(Dataset excerpts)
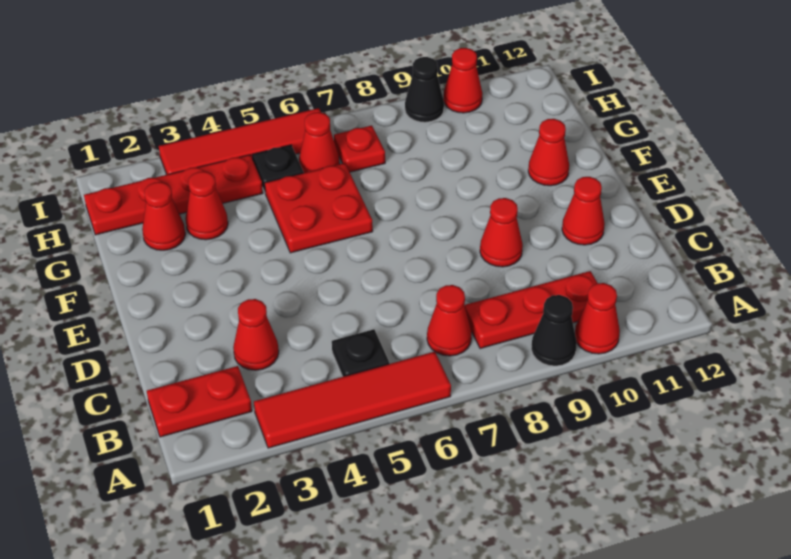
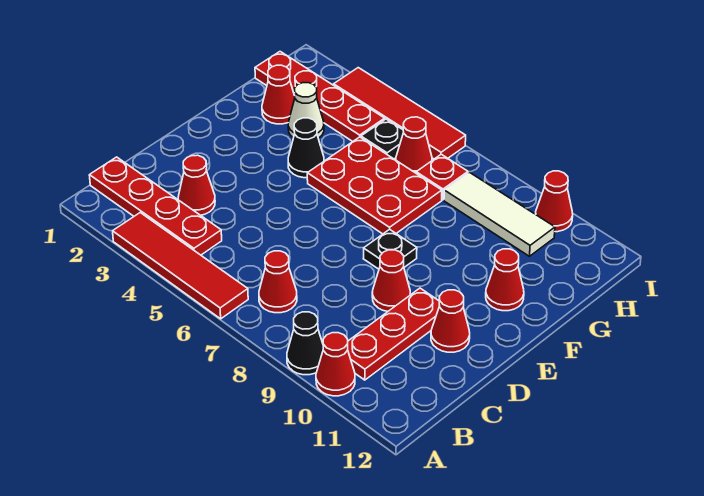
red plate B1:B2 level 1 -> red plate B1:B4 level 1
black plate B5 level 1 -> black plate E8 level 1
red plate B8:B10 level 1 -> red plate B10:D10 level 1
red plate F5:G6 level 1 -> red plate F5:G7 level 1
red cone G3 level 1 -> white cone G3 level 1
none -> white tile H8:H10 level 1
black cone I9 level 1 -> black cone F4 level 1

What you have to do
The answer is to be the lines from the one holding "red plate F5:G6" through the end of the data above, transcribed character for character, both ends included.

Your solution
red plate F5:G6 level 1 -> red plate F5:G7 level 1
red cone G3 level 1 -> white cone G3 level 1
none -> white tile H8:H10 level 1
black cone I9 level 1 -> black cone F4 level 1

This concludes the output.